# Given request
Which lines of the items below contain the string "kern"? Pick out and copy each of those lines, treating uppercase and lowercase letters as different.

# Extracted data entries
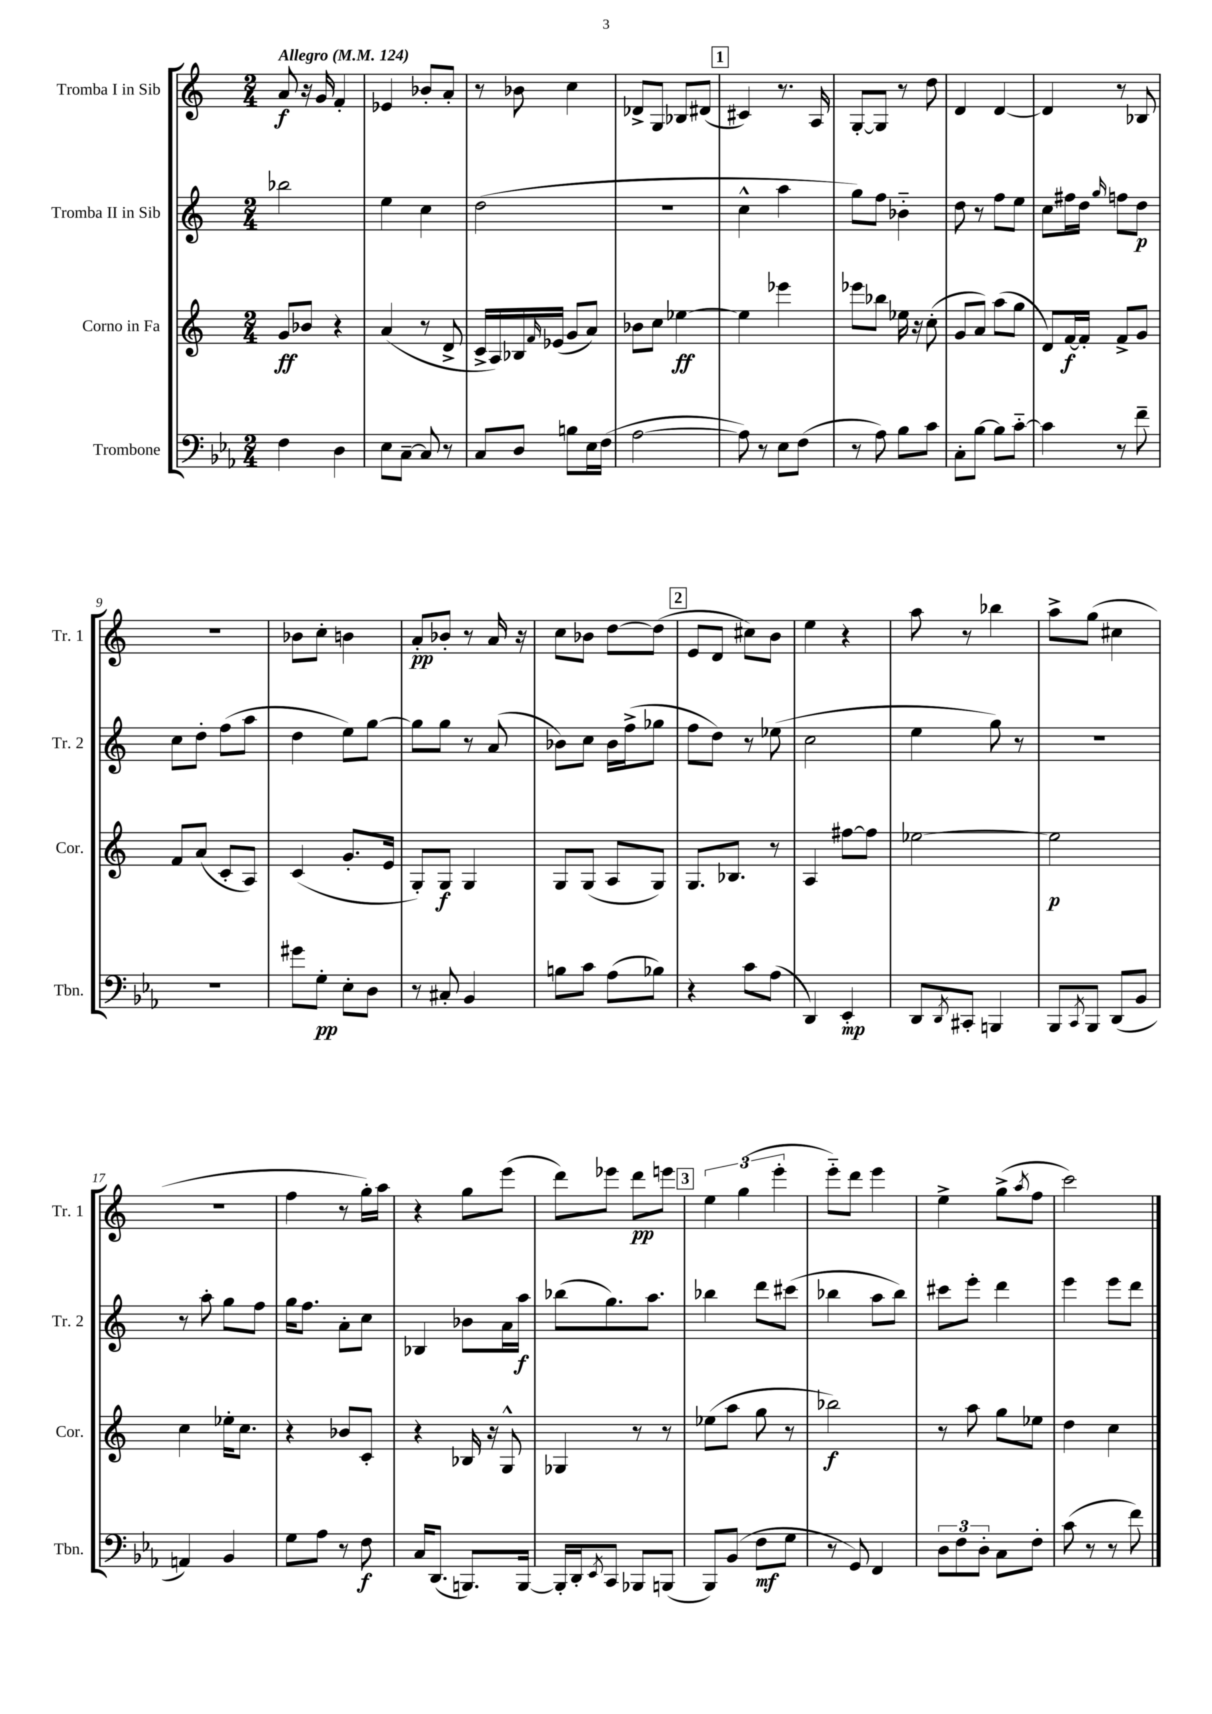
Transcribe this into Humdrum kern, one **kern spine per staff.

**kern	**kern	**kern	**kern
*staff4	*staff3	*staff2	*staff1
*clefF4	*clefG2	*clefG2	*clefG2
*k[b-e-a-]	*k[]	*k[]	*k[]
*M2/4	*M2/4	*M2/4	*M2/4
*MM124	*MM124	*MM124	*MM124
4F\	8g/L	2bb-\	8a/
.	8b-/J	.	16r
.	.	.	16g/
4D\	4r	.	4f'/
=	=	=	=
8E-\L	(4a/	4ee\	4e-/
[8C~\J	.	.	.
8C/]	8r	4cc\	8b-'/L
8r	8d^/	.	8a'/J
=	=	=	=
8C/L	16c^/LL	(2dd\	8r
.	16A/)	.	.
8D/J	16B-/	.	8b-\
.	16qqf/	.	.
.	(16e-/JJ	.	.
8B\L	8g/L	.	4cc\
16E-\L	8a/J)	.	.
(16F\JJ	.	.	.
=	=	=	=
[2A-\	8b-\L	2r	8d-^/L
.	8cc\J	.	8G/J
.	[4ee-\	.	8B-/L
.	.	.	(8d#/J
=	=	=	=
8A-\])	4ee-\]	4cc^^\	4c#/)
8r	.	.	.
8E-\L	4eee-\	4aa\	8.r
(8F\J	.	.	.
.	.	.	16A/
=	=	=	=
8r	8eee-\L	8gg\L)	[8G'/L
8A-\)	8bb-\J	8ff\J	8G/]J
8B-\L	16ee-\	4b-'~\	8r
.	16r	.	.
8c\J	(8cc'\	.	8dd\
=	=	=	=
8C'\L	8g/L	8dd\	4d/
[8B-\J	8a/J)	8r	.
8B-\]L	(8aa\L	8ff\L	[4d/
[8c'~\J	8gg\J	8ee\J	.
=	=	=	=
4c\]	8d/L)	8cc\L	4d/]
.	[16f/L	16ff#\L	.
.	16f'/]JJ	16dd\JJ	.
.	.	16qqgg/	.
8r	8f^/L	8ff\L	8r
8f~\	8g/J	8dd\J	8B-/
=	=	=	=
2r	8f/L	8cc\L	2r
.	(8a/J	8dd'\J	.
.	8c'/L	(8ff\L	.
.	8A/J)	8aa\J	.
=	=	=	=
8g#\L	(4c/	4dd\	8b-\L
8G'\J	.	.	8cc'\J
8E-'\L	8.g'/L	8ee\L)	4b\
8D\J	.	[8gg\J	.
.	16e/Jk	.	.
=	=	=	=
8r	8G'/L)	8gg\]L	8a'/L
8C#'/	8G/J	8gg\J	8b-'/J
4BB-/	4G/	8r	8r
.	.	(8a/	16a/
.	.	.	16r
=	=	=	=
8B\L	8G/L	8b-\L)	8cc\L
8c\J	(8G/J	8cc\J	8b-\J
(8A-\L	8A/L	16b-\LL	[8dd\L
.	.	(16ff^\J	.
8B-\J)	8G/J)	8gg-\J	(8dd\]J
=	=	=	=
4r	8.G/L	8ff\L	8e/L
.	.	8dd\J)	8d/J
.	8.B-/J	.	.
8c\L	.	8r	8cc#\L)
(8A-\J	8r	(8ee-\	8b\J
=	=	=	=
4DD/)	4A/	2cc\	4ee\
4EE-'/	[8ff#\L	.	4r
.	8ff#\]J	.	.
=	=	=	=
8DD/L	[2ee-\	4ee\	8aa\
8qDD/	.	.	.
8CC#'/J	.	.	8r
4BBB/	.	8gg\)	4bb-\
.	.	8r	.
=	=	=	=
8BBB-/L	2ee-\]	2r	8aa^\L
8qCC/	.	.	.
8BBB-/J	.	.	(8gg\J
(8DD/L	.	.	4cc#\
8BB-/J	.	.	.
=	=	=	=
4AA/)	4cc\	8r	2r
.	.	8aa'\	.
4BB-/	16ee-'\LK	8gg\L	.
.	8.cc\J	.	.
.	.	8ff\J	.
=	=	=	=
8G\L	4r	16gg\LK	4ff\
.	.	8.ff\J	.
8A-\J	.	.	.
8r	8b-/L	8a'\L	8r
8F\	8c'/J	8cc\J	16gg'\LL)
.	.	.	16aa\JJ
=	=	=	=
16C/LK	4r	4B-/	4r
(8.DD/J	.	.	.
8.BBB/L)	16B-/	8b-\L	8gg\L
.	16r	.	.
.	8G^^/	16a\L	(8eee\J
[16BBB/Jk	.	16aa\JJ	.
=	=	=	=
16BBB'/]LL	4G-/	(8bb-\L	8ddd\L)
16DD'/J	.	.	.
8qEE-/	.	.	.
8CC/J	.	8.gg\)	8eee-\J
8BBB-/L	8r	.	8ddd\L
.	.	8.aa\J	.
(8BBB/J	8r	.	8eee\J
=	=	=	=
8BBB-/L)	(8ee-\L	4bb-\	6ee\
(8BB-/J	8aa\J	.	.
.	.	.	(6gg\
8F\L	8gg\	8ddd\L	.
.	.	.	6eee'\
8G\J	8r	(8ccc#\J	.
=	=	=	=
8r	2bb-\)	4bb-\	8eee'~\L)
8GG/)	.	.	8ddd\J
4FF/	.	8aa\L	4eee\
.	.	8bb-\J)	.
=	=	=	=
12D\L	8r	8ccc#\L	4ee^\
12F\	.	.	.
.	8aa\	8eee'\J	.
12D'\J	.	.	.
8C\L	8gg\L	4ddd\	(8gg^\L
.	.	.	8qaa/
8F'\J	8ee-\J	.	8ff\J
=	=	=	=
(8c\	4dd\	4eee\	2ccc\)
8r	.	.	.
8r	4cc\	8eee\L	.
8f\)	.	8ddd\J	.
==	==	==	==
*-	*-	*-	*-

# Solved exercise
Transcribe this into Humdrum kern, one **kern spine per staff.
**kern	**kern	**kern	**kern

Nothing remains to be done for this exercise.